About this task: Look through the entries below and extract exactly the lines from the one containing "RELAY2: 12V-2CH -> 5V-2CH" through the one containing "TFT pin SDI: A4 -> D4", ends included.

Data for analysis:
===
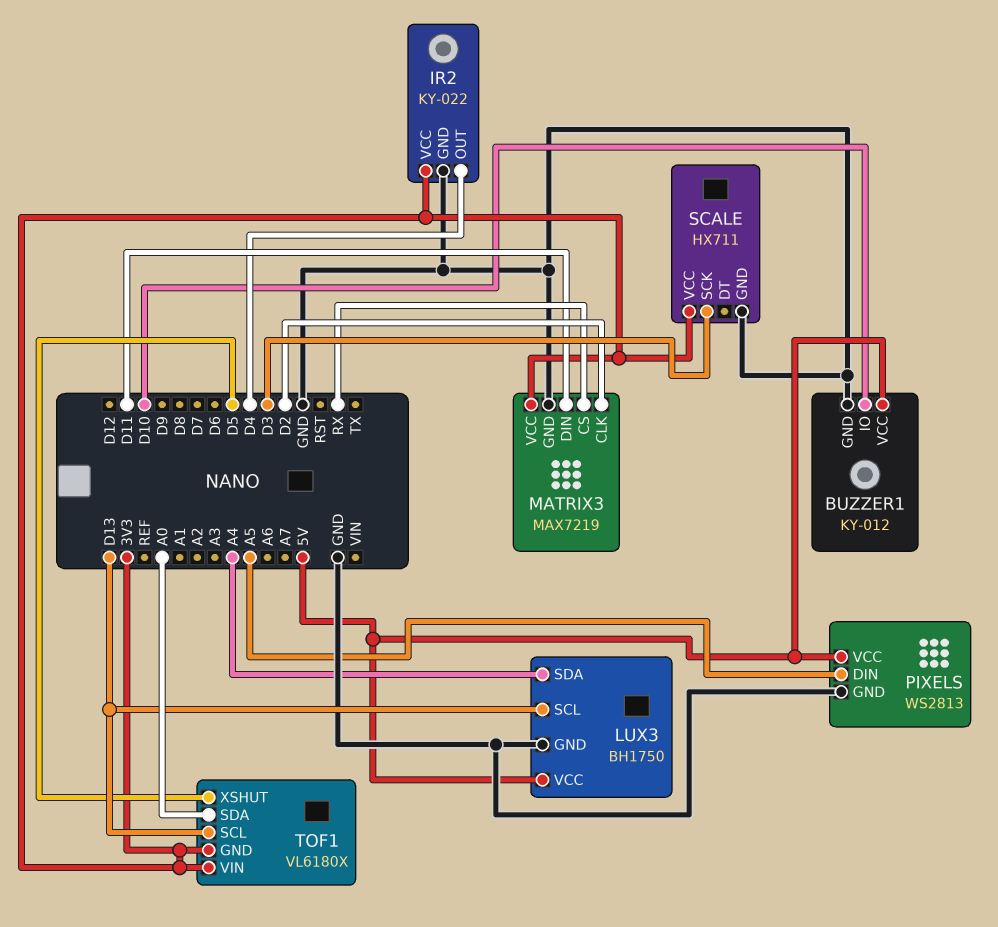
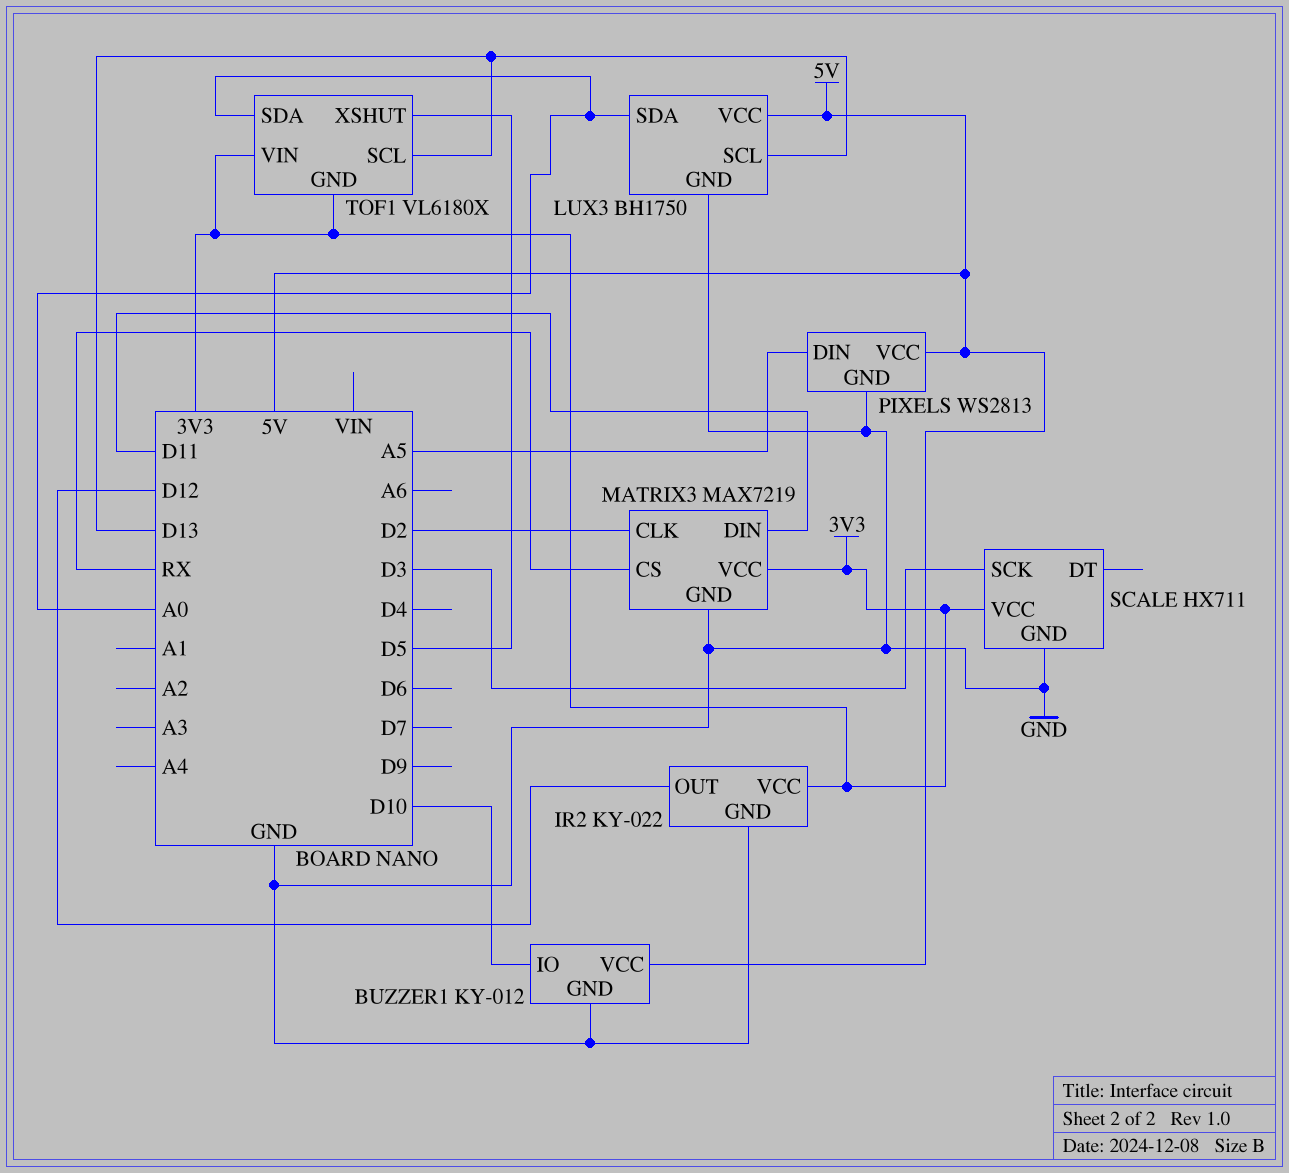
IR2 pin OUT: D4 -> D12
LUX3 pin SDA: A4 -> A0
===
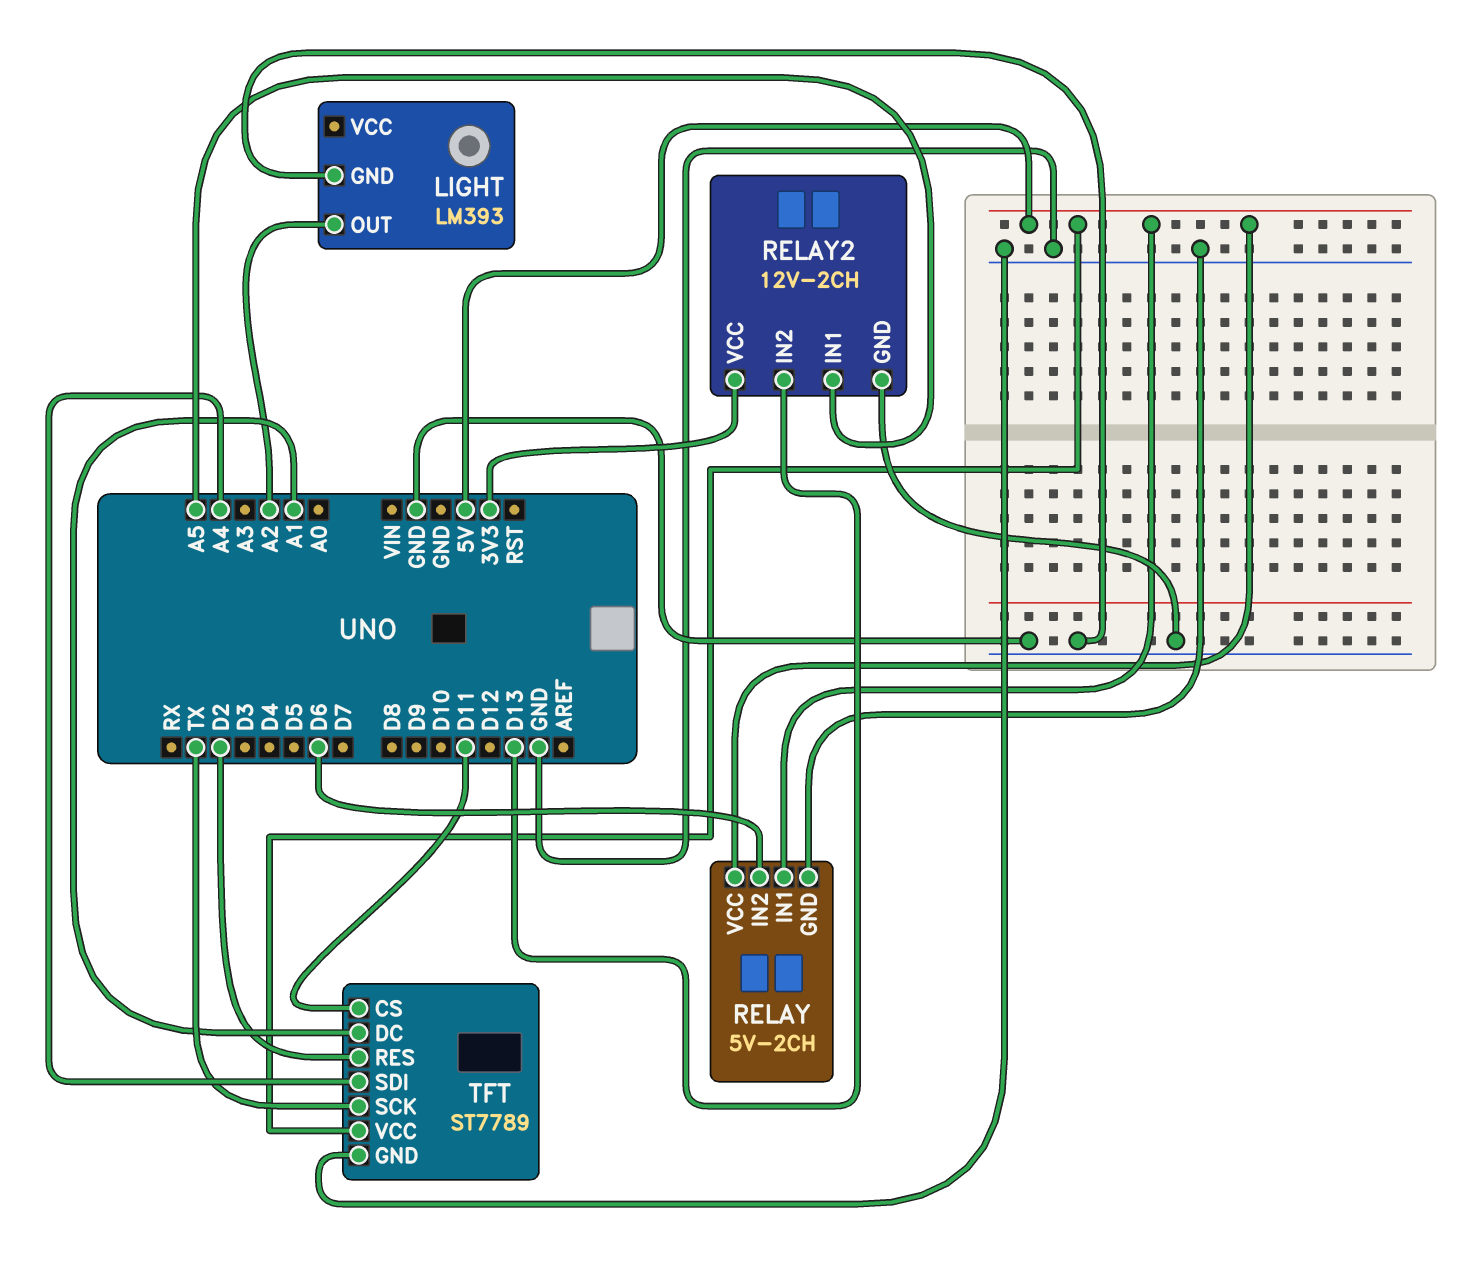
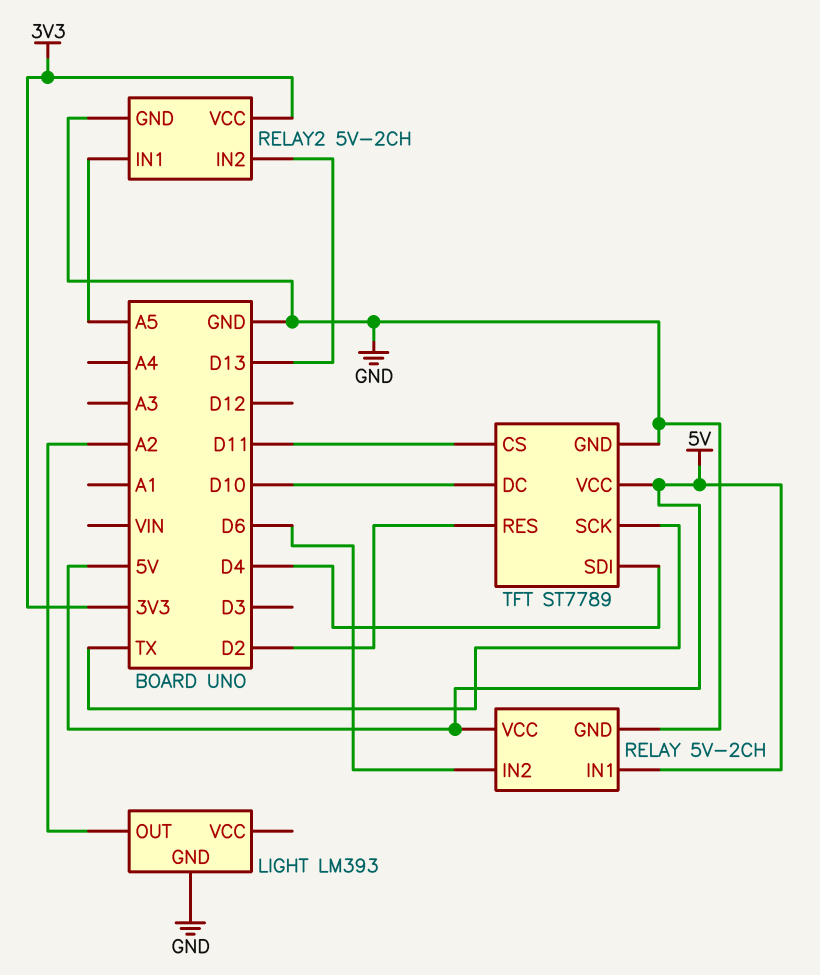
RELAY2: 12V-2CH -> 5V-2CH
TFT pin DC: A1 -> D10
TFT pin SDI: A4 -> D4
===
Result of the exercise:
RELAY2: 12V-2CH -> 5V-2CH
TFT pin DC: A1 -> D10
TFT pin SDI: A4 -> D4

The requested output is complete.